[Direction]: Rewrite the lines starting with the line that contains "Return every road" and going on through the line that contains "road 3 (residential): [(108,29),(168,52),(224,30)]", replacing "longest first" with "longest to shortest" and leaving everything else unchanged.

(A run of lines)
──────────

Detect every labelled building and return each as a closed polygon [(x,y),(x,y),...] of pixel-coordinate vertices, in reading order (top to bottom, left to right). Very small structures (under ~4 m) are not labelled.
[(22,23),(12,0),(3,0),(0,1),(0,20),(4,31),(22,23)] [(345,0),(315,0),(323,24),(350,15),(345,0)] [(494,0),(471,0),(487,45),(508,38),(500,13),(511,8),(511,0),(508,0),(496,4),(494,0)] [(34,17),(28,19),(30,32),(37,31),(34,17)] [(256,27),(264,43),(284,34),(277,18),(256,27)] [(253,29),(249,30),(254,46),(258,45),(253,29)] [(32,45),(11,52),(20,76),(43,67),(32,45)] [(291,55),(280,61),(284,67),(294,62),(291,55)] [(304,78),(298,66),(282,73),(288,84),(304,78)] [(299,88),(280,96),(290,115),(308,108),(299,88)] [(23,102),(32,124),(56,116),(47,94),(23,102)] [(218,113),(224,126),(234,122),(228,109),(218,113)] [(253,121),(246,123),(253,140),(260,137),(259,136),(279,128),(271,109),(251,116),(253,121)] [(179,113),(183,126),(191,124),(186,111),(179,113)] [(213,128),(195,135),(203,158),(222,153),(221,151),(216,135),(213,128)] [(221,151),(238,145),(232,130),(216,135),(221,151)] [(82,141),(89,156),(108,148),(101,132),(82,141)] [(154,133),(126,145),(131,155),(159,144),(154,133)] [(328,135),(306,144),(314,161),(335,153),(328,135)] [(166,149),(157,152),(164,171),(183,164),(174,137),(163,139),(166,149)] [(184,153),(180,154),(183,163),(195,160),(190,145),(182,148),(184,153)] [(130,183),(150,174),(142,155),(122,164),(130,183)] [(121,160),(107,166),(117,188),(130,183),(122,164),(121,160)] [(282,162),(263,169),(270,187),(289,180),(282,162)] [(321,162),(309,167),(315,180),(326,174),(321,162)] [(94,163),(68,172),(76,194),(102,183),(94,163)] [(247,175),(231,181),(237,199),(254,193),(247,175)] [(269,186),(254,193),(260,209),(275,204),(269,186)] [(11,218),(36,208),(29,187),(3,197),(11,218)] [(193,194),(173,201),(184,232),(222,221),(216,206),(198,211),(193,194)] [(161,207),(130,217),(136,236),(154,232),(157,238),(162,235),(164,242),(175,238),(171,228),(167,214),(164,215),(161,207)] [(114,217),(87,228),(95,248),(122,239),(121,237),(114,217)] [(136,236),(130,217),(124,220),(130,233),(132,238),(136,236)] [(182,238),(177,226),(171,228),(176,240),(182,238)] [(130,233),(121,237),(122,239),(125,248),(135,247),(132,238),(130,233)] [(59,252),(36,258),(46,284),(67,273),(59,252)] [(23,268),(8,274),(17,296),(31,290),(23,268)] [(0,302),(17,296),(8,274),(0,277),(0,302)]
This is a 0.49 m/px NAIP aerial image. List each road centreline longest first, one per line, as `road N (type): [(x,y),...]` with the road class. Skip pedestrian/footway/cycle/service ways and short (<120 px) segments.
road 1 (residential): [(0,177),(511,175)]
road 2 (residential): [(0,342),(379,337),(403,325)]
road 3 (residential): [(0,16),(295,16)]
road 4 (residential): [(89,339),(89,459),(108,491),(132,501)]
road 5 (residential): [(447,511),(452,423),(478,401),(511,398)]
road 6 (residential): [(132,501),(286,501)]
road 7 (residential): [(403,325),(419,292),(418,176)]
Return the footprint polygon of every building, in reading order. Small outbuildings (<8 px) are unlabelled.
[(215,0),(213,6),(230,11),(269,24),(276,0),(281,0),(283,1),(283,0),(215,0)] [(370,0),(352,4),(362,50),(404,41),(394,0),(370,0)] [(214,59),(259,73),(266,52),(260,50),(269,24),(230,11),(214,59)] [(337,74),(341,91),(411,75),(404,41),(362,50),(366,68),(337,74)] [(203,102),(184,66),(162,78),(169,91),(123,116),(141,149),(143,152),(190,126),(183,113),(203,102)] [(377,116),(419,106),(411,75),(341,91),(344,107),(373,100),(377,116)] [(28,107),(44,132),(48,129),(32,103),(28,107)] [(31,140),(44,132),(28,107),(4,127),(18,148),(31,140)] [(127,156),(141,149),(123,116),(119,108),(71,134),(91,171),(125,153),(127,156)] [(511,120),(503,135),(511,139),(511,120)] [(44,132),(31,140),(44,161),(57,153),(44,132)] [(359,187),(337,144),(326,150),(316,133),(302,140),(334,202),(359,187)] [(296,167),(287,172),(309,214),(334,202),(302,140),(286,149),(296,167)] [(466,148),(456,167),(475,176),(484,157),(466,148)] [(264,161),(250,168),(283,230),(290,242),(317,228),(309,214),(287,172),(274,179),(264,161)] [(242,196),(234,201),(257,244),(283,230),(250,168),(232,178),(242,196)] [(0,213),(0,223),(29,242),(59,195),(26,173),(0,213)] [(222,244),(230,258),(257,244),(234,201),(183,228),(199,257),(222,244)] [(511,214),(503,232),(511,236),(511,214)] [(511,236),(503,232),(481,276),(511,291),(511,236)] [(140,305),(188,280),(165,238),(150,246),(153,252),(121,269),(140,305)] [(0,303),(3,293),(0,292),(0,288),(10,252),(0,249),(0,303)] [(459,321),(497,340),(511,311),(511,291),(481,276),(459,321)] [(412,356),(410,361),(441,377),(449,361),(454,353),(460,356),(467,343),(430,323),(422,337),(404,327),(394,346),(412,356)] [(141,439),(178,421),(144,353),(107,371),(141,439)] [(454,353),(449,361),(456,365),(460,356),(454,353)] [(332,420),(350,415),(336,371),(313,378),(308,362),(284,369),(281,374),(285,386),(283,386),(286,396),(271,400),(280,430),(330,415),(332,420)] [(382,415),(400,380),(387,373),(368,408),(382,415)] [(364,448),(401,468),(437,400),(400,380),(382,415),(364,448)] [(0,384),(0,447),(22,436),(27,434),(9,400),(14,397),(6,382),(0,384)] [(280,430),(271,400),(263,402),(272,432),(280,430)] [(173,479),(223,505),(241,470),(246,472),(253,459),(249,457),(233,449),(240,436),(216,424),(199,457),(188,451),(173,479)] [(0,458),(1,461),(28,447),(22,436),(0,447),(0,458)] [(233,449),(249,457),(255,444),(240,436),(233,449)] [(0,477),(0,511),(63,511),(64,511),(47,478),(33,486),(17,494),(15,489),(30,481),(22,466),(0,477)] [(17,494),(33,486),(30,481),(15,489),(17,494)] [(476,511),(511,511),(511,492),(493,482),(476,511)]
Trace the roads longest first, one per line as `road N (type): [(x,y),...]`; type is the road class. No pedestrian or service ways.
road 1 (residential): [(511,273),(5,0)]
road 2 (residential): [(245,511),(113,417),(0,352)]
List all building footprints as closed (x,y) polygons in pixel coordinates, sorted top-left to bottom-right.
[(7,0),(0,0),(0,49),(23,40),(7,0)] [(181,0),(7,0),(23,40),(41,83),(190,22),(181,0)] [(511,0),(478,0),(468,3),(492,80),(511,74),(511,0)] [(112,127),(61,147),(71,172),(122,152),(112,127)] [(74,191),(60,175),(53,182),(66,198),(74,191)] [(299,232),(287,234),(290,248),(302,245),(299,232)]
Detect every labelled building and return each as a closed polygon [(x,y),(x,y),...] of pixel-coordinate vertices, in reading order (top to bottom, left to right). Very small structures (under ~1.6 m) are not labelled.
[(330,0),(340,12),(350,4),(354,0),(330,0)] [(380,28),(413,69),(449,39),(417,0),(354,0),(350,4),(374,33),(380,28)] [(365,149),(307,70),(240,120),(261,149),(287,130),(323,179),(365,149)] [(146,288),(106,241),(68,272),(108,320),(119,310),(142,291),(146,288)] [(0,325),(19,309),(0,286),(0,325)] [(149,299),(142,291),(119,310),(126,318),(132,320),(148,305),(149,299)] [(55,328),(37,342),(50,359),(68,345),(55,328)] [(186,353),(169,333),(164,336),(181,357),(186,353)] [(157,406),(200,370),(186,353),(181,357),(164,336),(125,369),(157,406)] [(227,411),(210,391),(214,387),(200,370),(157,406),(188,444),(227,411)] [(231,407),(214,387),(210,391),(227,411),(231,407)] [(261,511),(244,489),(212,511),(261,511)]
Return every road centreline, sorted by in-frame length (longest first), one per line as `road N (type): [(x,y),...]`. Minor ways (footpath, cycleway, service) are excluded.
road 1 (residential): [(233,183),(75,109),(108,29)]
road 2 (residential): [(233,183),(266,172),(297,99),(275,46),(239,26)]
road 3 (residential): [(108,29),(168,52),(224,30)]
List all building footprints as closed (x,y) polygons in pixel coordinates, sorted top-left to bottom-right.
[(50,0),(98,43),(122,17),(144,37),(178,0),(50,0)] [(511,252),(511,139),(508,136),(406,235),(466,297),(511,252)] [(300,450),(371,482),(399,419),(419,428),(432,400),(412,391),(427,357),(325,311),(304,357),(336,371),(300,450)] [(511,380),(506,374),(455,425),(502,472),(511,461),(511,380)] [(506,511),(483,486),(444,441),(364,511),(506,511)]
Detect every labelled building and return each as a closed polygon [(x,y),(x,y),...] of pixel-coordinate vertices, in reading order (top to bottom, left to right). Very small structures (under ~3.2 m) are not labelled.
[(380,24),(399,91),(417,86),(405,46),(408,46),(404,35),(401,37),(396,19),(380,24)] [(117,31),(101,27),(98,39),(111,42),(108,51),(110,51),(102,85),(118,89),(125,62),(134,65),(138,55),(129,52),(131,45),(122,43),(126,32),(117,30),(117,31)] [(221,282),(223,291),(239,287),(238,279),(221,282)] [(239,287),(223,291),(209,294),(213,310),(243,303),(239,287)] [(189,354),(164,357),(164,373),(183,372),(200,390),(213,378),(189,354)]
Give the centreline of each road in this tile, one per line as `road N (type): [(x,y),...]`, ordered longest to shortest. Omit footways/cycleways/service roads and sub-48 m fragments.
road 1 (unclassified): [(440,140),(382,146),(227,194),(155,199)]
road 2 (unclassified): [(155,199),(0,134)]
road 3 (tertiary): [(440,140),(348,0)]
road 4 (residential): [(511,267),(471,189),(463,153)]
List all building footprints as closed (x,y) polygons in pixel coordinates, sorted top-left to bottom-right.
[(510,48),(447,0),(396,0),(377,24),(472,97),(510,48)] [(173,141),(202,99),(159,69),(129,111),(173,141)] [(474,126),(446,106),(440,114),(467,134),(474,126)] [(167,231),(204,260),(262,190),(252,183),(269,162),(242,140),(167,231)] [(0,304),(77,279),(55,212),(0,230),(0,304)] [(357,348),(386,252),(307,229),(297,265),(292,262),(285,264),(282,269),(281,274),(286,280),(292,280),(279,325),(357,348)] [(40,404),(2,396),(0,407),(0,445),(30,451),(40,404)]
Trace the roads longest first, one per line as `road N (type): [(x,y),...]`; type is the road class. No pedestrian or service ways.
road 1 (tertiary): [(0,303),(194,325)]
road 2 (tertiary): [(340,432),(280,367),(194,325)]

──────────

[Expected output]:
Return every road centreline, sorted by in-frame length (longest to shortest), one per line as `road N (type): [(x,y),...]`. Minor ways (footpath, cycleway, service) are excluded.
road 1 (residential): [(233,183),(75,109),(108,29)]
road 2 (residential): [(233,183),(266,172),(297,99),(275,46),(239,26)]
road 3 (residential): [(108,29),(168,52),(224,30)]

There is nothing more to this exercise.